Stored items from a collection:
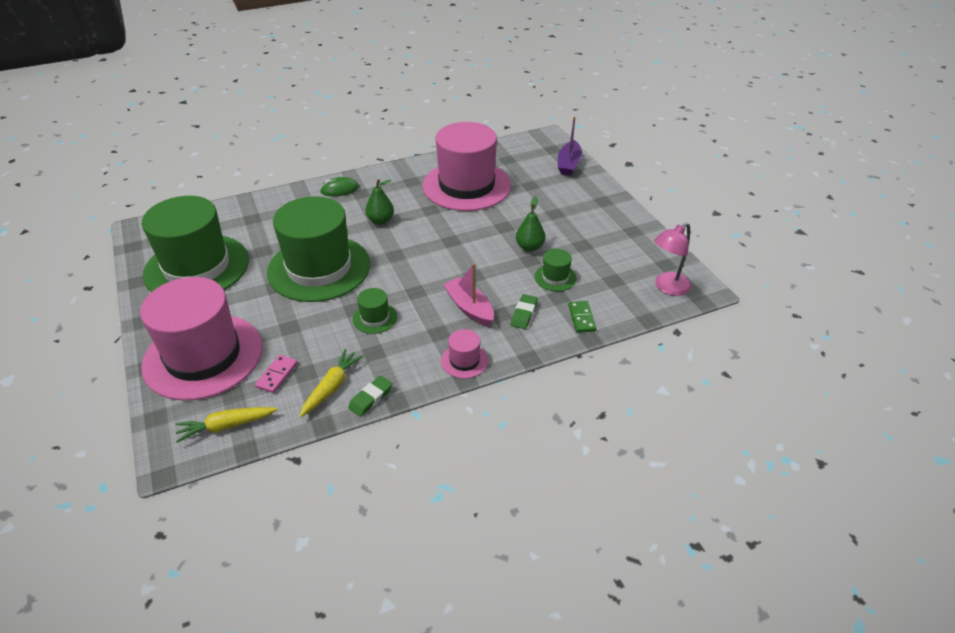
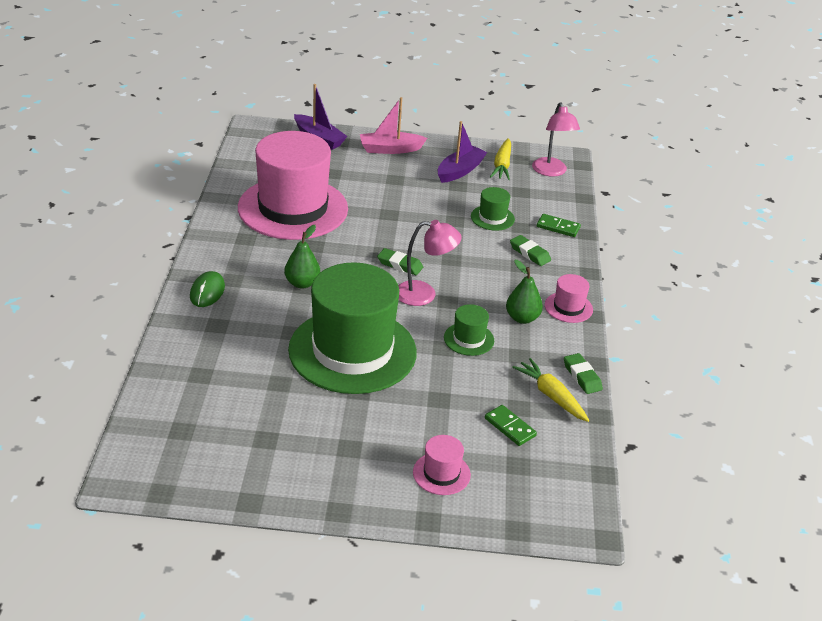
camera: 65 degrees left, 5 degrees down
pink hat [140,277,262,401] -> pink hat [413,435,471,495], size x0.41
green hat [142,196,249,292] -> none
yellow carrot [175,407,278,443] -> yellow carrot moved to [490,138,511,180]
pink domino [255,355,298,393] -> green domino [485,405,537,446]
pink boat [443,263,494,326] -> pink boat moved to [360,97,427,154]
green pear [516,196,545,251] -> green pear moved to [506,260,543,324]
none -> green eraser [377,248,423,275]
none -> pink lamp [398,220,462,306]
none -> purple boat [438,121,487,183]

> What needs to be done
Skipping any pictures, copy the entries exactly as they appear.

> Task result
camera: 65 degrees left, 5 degrees down
pink hat [140,277,262,401] -> pink hat [413,435,471,495], size x0.41
green hat [142,196,249,292] -> none
yellow carrot [175,407,278,443] -> yellow carrot moved to [490,138,511,180]
pink domino [255,355,298,393] -> green domino [485,405,537,446]
pink boat [443,263,494,326] -> pink boat moved to [360,97,427,154]
green pear [516,196,545,251] -> green pear moved to [506,260,543,324]
none -> green eraser [377,248,423,275]
none -> pink lamp [398,220,462,306]
none -> purple boat [438,121,487,183]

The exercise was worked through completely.